(Exercise):
Repeat the data below in full and exactly.

(Data excerpt):
====
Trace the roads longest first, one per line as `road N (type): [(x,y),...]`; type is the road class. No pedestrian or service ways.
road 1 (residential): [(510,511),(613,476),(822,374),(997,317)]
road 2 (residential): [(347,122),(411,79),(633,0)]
====
(Response to the task):
Trace the roads longest first, one per line as `road N (type): [(x,y),...]`; type is the road class. No pedestrian or service ways.
road 1 (residential): [(510,511),(613,476),(822,374),(997,317)]
road 2 (residential): [(347,122),(411,79),(633,0)]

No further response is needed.